**Task to carry out**:
Below this line is a set of entries; quote exactly the lines from the line that contains "teddy (370, 232)" to the line that contains "gift (802, 451)", both lines included.

**Data for analysis**:

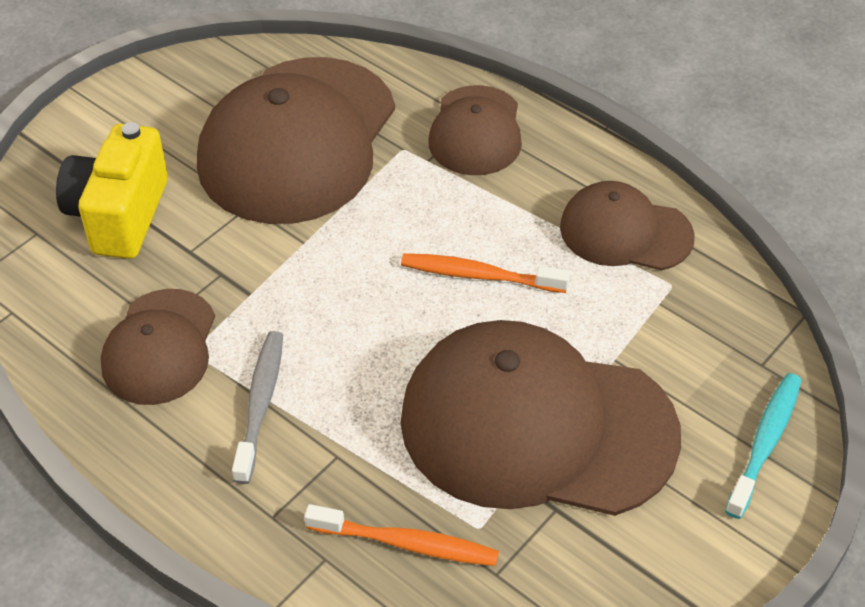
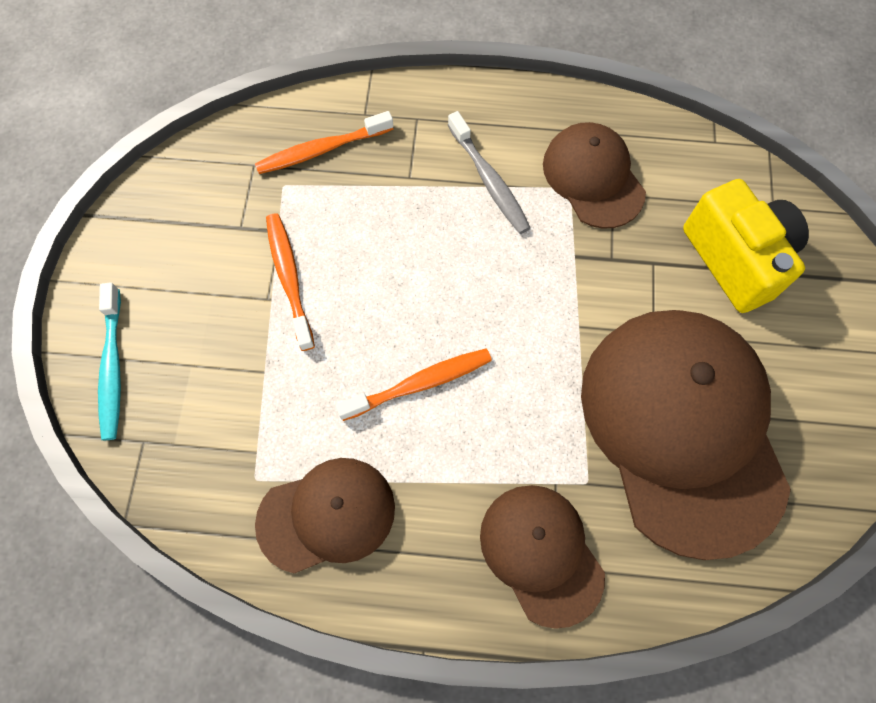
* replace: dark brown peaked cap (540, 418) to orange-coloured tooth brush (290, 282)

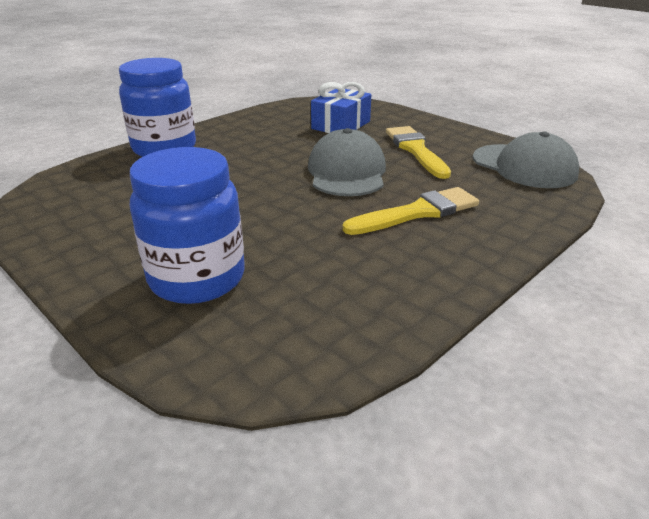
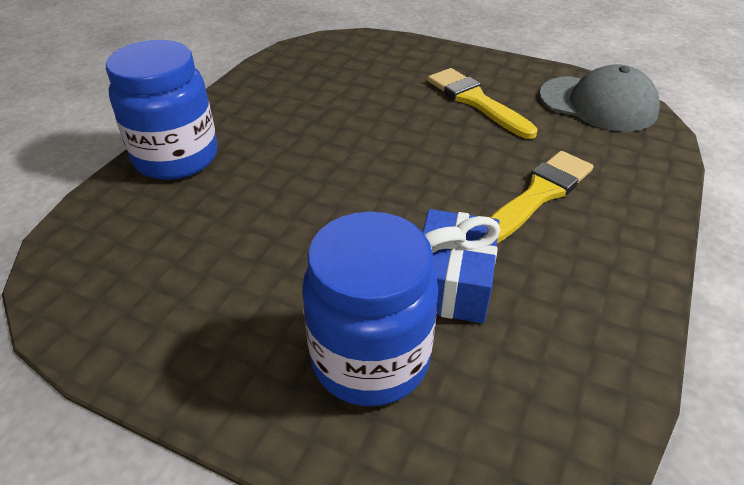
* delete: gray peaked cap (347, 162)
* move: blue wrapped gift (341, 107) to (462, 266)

...

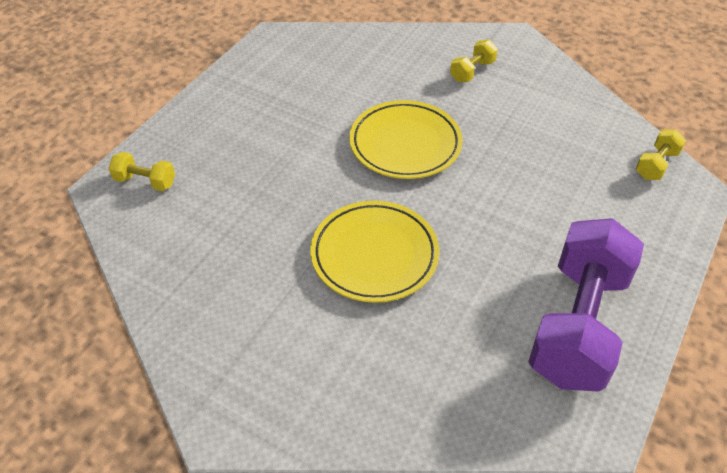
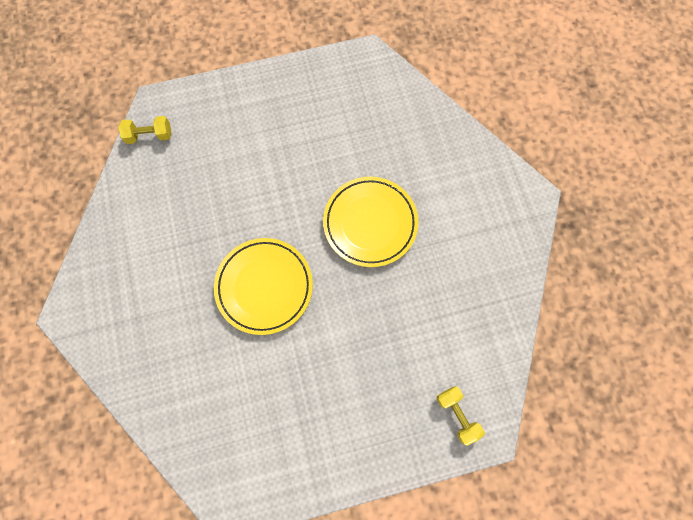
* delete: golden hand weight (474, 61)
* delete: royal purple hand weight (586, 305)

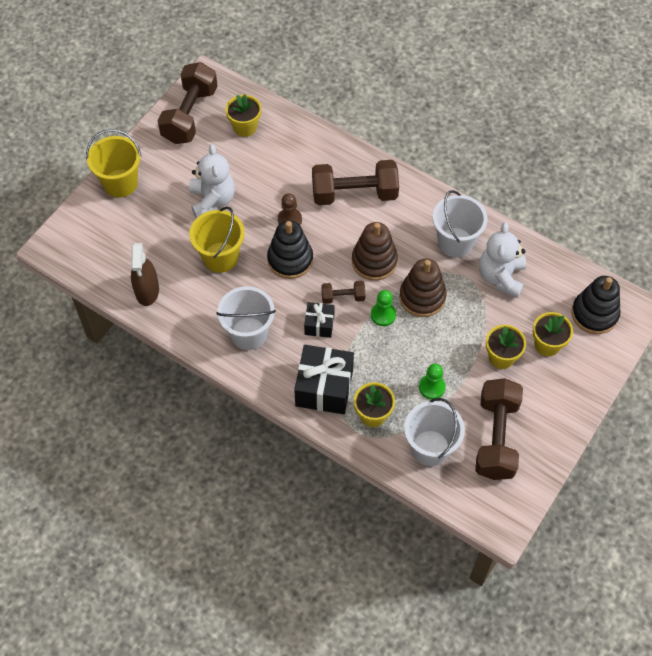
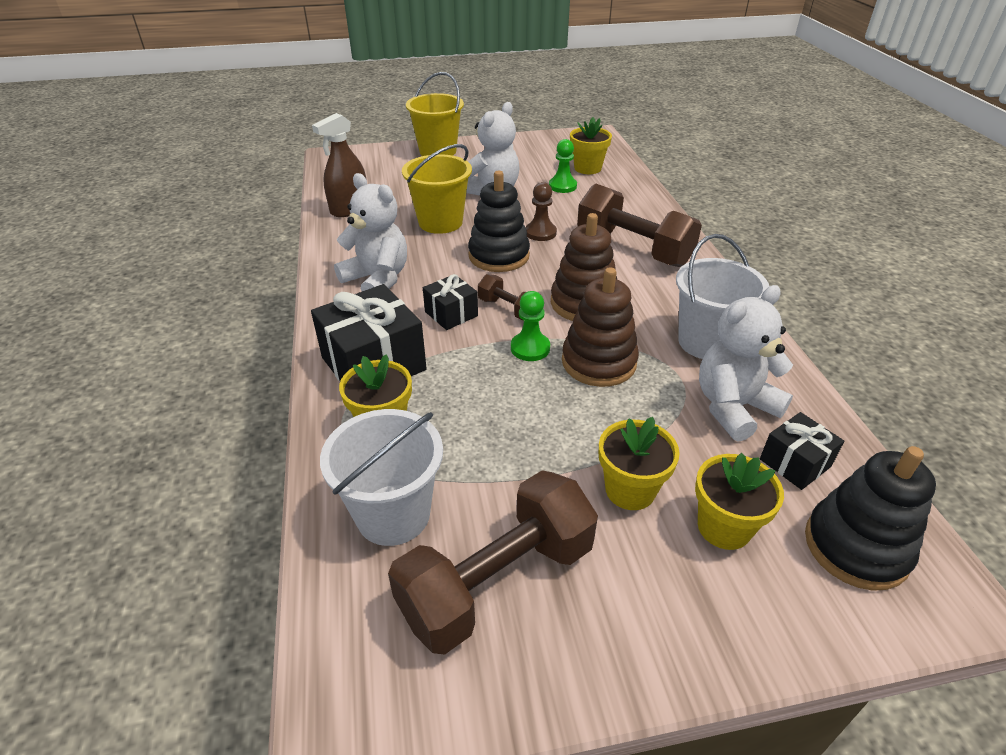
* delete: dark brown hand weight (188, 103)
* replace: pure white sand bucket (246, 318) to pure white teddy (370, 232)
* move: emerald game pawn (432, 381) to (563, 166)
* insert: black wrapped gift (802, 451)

**The answer**:
* replace: pure white sand bucket (246, 318) to pure white teddy (370, 232)
* move: emerald game pawn (432, 381) to (563, 166)
* insert: black wrapped gift (802, 451)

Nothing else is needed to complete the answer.